### SHORT TASK
Reproduce, without any alteration, every line of the items below from the line containing "Yes, light brown" down through the line containing "No, (213, 314) is further to viewer.".

### DATA LISTING
┄┄┄┄┄┄┄┄┄┄

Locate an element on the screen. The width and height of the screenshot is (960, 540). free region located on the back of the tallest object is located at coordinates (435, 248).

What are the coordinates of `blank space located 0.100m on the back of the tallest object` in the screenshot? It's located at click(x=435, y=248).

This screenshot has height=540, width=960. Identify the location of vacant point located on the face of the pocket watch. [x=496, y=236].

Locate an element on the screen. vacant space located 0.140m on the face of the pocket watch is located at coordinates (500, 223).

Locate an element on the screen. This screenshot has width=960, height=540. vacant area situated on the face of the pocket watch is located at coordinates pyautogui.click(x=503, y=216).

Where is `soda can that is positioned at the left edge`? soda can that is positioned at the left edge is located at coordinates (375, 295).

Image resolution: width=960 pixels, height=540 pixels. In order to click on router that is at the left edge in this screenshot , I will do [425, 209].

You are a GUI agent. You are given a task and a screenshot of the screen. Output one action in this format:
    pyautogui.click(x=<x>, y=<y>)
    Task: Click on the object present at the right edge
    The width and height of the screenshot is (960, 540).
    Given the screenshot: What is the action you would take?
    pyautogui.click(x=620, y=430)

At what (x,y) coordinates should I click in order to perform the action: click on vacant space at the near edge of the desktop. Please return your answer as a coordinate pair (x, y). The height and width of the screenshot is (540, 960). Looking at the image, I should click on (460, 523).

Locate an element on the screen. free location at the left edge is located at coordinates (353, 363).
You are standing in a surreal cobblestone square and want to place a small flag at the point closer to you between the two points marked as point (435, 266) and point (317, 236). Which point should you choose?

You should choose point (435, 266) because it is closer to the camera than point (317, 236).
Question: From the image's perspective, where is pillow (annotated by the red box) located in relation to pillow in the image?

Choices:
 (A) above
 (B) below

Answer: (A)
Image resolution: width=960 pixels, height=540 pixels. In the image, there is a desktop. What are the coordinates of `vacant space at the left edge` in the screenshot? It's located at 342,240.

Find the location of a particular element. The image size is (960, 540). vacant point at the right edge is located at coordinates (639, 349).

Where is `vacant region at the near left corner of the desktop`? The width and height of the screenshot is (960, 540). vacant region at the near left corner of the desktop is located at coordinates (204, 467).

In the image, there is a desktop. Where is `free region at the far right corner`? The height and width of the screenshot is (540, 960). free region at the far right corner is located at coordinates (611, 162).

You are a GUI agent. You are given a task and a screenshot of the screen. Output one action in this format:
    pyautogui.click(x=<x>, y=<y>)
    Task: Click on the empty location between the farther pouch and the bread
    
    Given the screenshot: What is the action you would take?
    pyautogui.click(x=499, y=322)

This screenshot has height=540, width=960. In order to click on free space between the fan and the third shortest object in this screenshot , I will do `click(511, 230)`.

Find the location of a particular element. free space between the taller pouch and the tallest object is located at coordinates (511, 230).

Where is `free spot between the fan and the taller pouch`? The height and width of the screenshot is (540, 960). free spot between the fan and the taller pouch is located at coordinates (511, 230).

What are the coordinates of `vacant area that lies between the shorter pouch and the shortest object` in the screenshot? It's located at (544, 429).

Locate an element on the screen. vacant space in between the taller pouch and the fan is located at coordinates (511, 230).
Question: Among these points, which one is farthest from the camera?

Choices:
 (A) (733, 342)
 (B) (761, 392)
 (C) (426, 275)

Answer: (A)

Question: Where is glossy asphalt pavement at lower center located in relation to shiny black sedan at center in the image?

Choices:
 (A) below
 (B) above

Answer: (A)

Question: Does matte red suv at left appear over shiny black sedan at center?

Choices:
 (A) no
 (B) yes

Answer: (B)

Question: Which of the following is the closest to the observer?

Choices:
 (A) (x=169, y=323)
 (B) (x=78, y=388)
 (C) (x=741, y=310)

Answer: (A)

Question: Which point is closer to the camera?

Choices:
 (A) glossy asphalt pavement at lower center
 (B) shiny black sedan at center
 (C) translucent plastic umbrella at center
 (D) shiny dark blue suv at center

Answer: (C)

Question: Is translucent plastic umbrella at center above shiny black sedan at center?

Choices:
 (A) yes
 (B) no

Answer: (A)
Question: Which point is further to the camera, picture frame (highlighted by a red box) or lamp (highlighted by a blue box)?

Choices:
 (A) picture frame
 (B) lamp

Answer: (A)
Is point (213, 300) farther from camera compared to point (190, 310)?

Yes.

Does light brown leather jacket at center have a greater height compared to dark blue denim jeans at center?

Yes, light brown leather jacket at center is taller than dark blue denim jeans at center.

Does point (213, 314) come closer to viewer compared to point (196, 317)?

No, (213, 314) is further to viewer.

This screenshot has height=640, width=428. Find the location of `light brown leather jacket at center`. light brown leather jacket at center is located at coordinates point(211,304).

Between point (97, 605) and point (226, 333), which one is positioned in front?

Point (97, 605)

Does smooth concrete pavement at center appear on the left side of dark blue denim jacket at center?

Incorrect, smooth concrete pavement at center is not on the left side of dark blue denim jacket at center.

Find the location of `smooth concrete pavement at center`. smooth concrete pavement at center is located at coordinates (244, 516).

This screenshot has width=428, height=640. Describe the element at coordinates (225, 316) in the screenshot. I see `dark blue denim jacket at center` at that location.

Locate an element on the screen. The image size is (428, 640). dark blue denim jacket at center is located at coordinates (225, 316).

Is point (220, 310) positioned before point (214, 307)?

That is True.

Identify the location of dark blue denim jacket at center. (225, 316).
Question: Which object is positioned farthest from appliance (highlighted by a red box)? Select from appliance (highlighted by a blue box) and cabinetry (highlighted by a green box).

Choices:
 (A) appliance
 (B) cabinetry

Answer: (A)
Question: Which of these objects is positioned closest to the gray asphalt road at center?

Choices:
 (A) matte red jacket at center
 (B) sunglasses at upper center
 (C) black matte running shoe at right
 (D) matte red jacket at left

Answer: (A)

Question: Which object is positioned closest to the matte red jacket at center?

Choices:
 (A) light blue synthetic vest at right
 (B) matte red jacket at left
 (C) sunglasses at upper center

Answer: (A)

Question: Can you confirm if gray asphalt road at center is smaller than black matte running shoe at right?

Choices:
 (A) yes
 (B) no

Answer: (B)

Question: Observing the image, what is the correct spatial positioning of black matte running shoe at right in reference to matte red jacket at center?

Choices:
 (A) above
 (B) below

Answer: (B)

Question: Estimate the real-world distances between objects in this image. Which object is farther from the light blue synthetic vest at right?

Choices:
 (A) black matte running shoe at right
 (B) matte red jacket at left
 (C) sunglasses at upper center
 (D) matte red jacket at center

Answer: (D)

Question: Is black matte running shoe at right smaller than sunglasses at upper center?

┄┄┄┄┄┄┄┄┄┄

### SOLUTION BELOW
Yes, light brown leather jacket at center is taller than dark blue denim jeans at center.

Does point (213, 314) come closer to viewer compared to point (196, 317)?

No, (213, 314) is further to viewer.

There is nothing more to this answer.